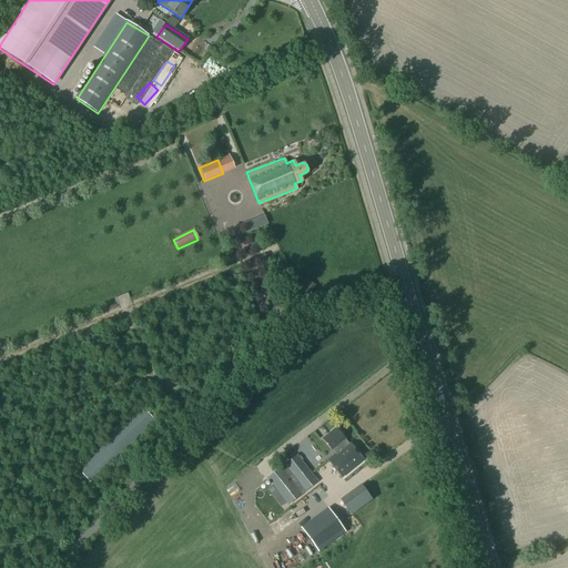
[(142,408),(78,469),(93,485),(156,424),(142,408)]
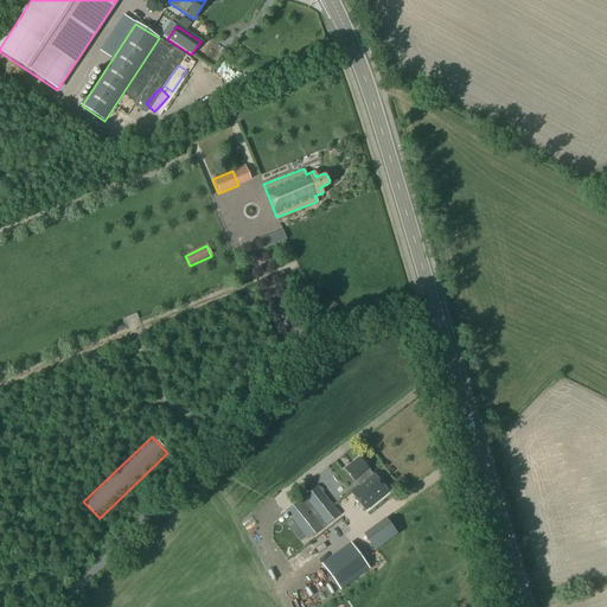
[(360,459),(346,471),(359,487),(370,478),(366,474),(370,471),(360,459)]
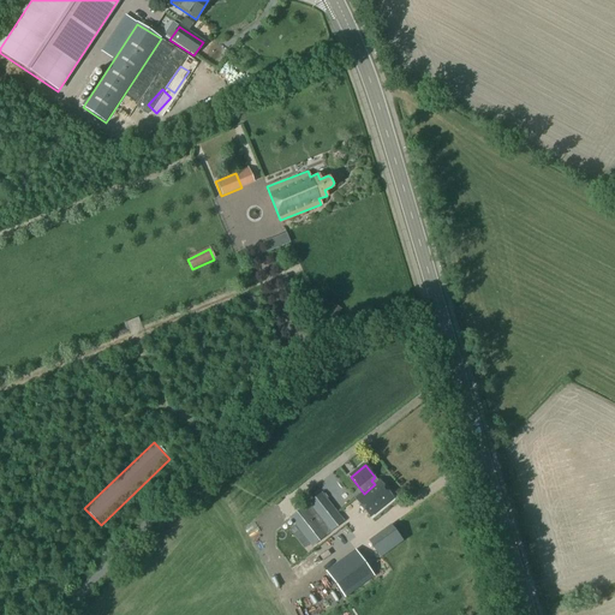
[(380,482),(375,484),(364,494),(356,500),(371,519),(394,500),(380,482)]
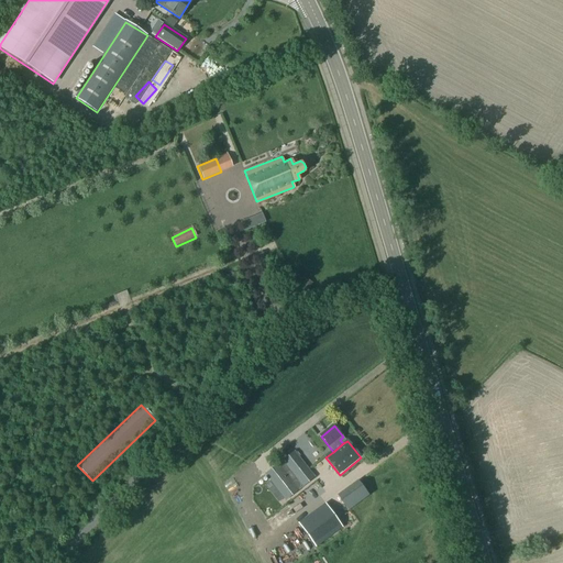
[(295,451),(278,464),(298,492),(316,478),(295,451)]
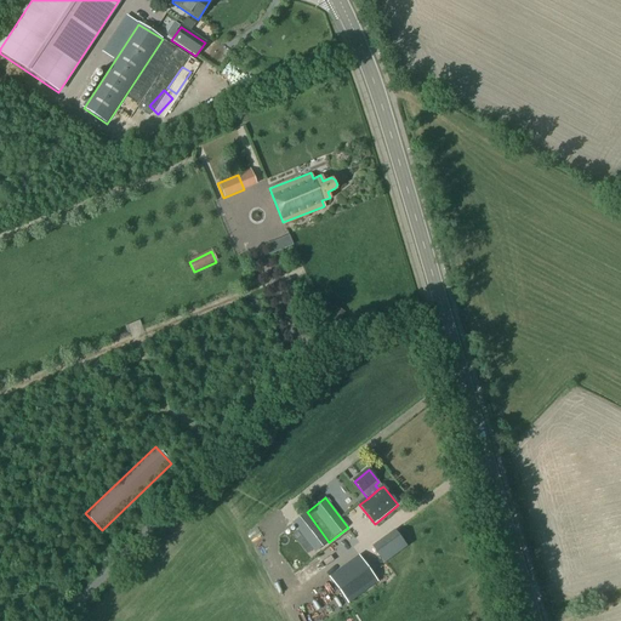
[(329,542),(307,512),(294,523),(314,552),(329,542)]
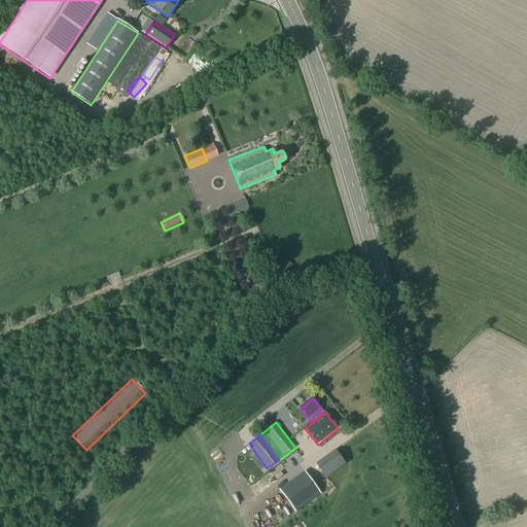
[(336,452),(315,464),(325,479),(346,465),(336,452)]
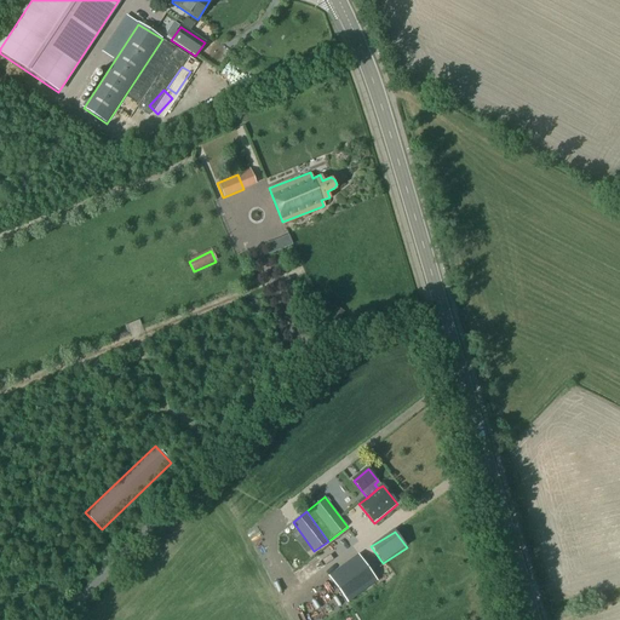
[(377,581),(359,556),(328,578),(345,602),(377,581)]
☆ ☆ ☆
TASK DESCRIPTION: Minus its pictures, the full listing should be copied verbatim.

ANSWER FOR THE TASK:
[(142,408),(78,469),(93,485),(156,424),(142,408)]
[(360,459),(346,471),(359,487),(370,478),(366,474),(370,471),(360,459)]
[(380,482),(375,484),(364,494),(356,500),(371,519),(394,500),(380,482)]
[(295,451),(278,464),(298,492),(316,478),(295,451)]
[(329,542),(307,512),(294,523),(314,552),(329,542)]
[(336,452),(315,464),(325,479),(346,465),(336,452)]
[(377,581),(359,556),(328,578),(345,602),(377,581)]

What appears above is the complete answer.